→ **DATA SUPPLIED**:
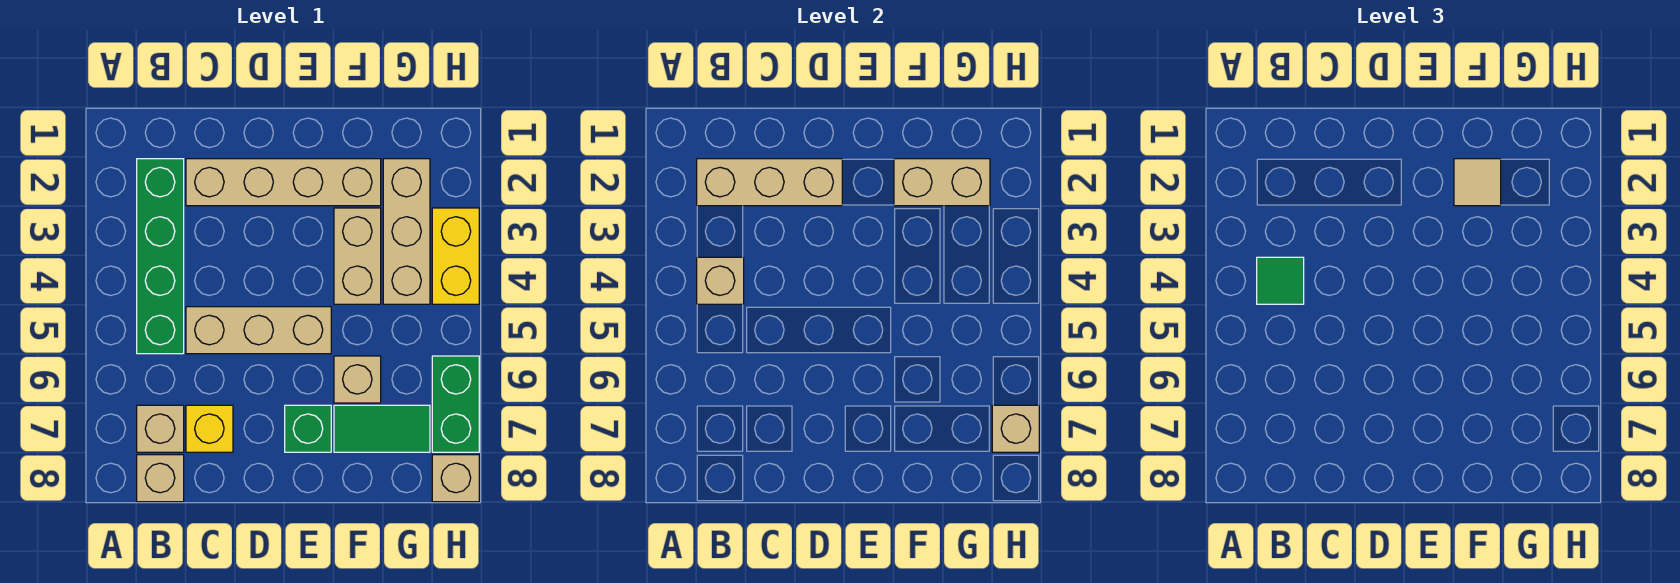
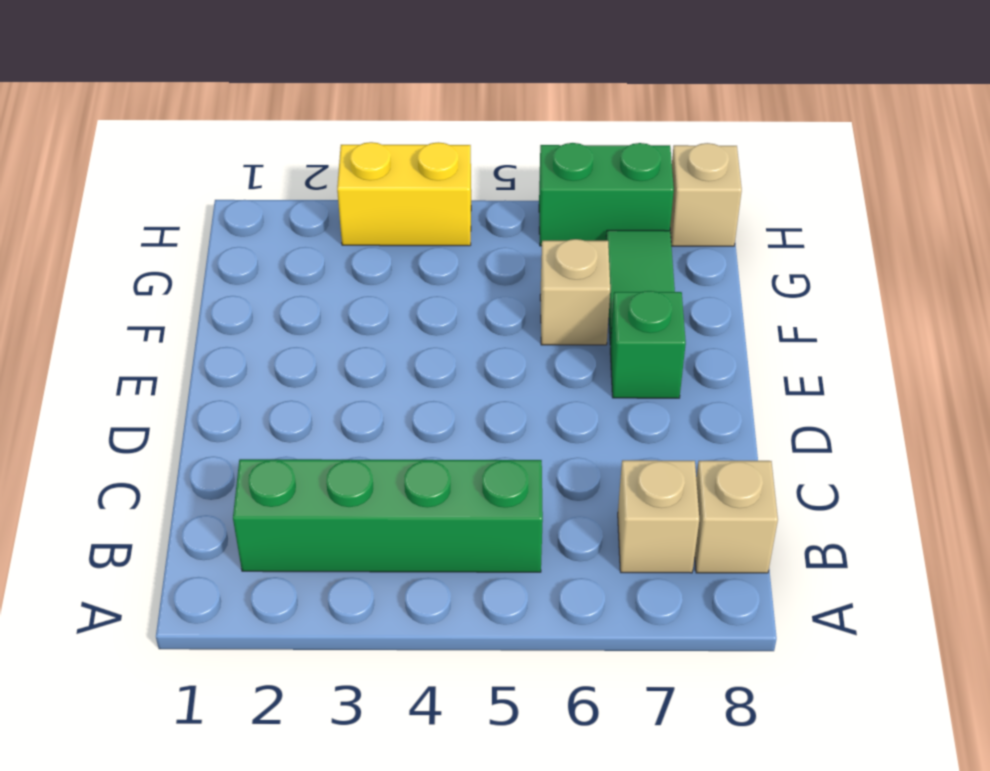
none -> tan brick C2:F2 level 1
none -> tan brick C5:E5 level 1
none -> yellow brick C7 level 1

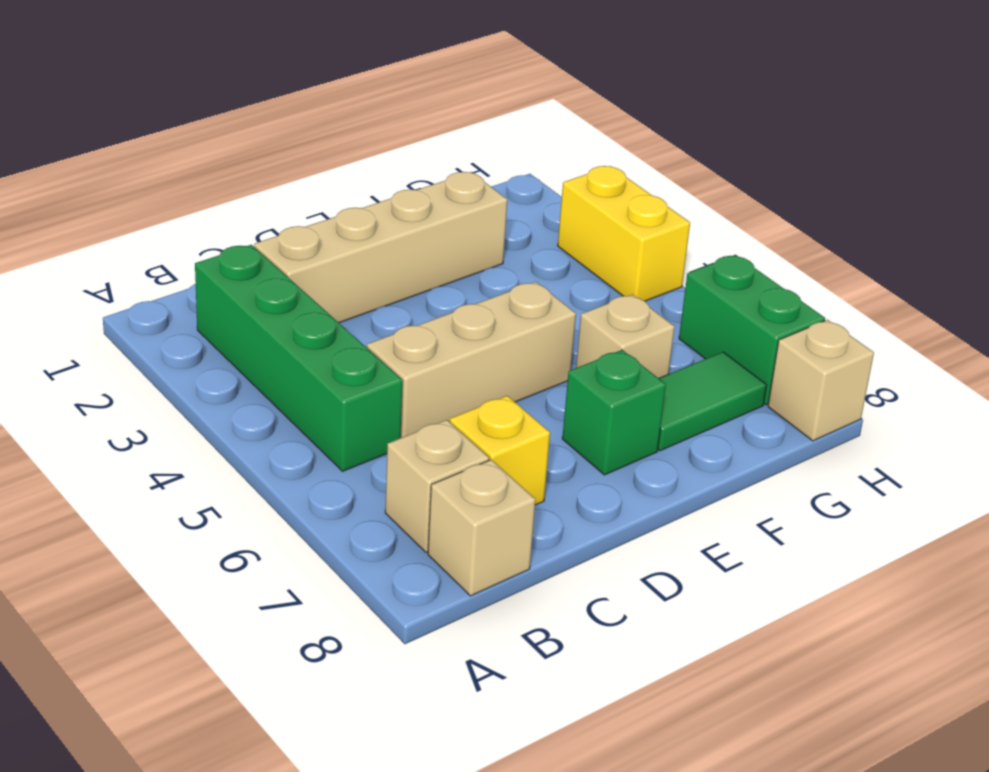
none -> tan brick F3:F4 level 1
none -> tan brick G2:G4 level 1
none -> tan brick B2:D2 level 2

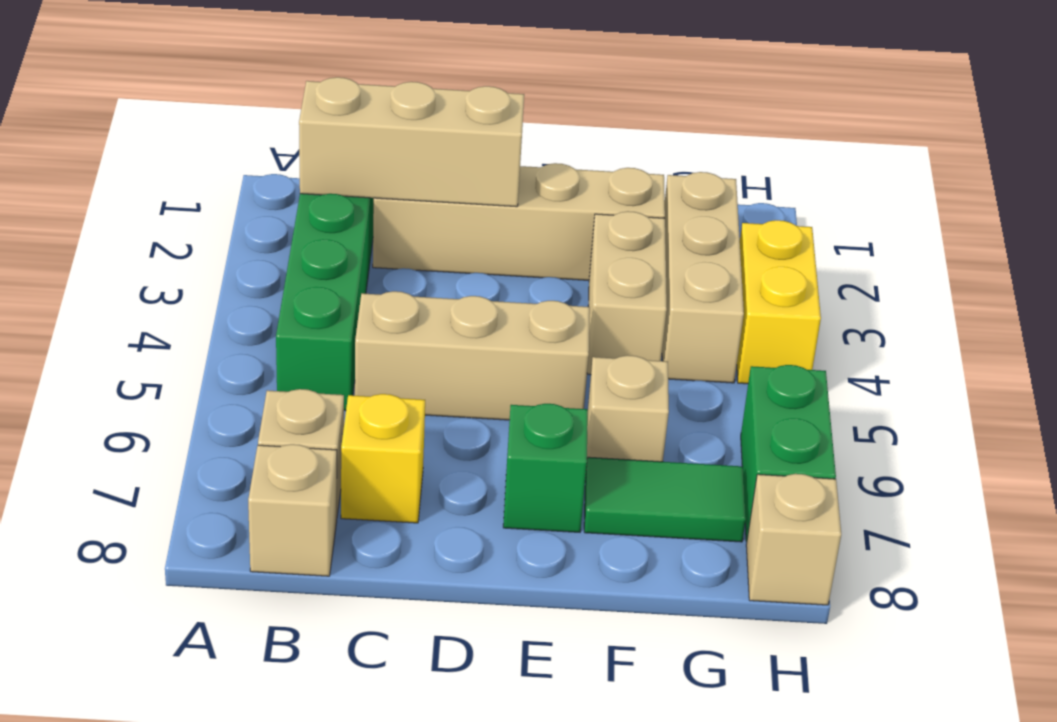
none -> tan brick B4 level 2
none -> tan brick F2:G2 level 2
none -> tan brick H7 level 2

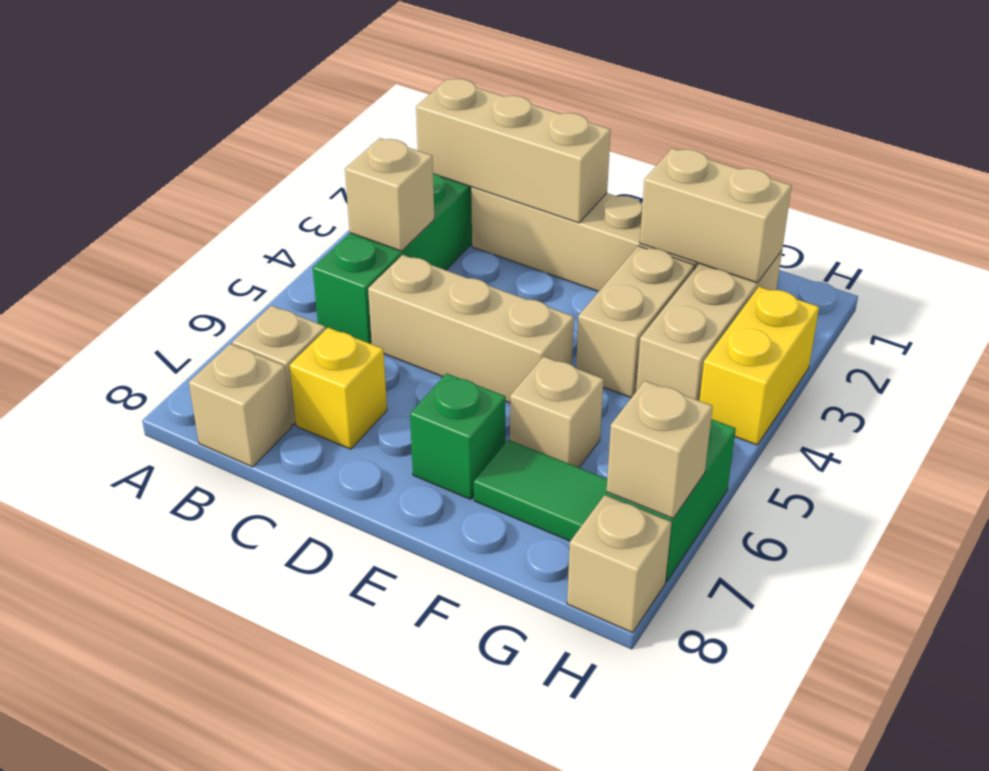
none -> green tile B4 level 3
none -> tan tile F2 level 3

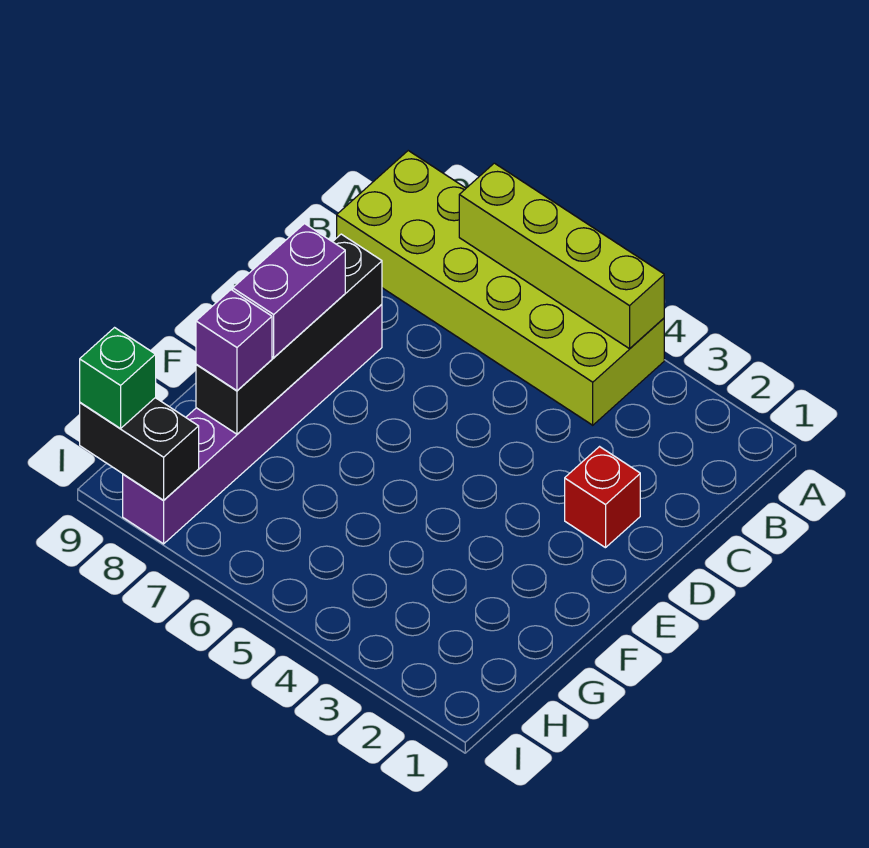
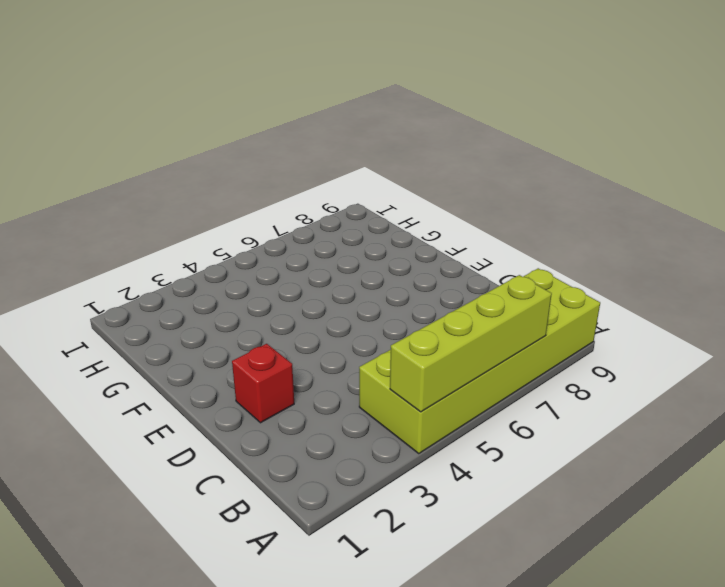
none -> purple brick D8:I8 level 1
none -> black brick D8:G8 level 2

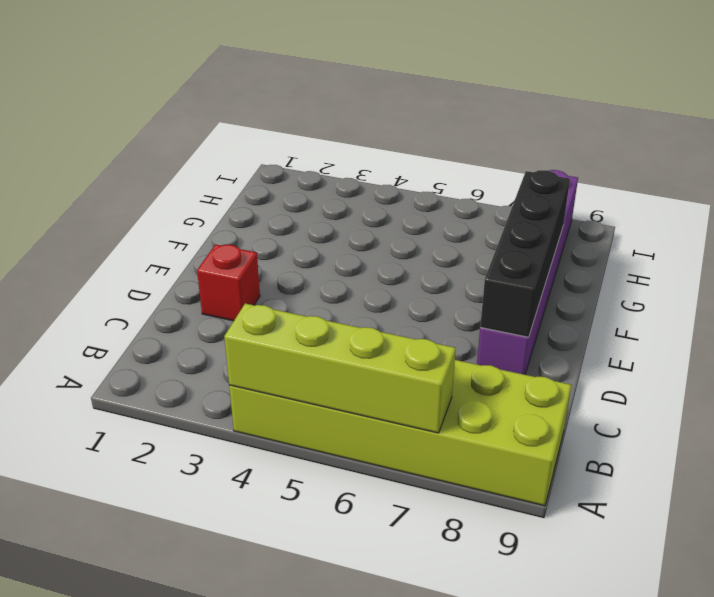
none -> black brick I8:I9 level 2
none -> purple brick E8:F8 level 3

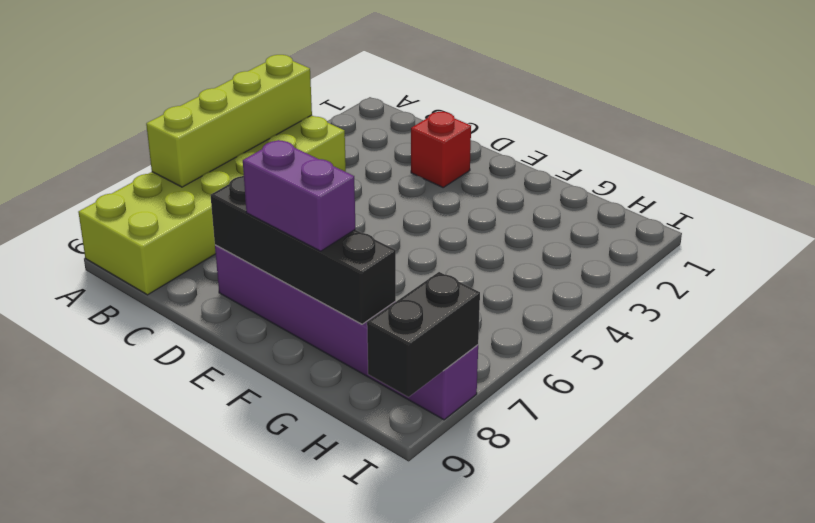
none -> purple brick G8 level 3
none -> green brick I9 level 3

→ **THE PROBLEM**: Nothing but the lines from the one containing "none -> purple brick D8:I8 level 1" through the final line of the entries above should be given again, each exactly as written; omit the pictures.

→ **ANSWER SPACE**:
none -> purple brick D8:I8 level 1
none -> black brick D8:G8 level 2

none -> black brick I8:I9 level 2
none -> purple brick E8:F8 level 3

none -> purple brick G8 level 3
none -> green brick I9 level 3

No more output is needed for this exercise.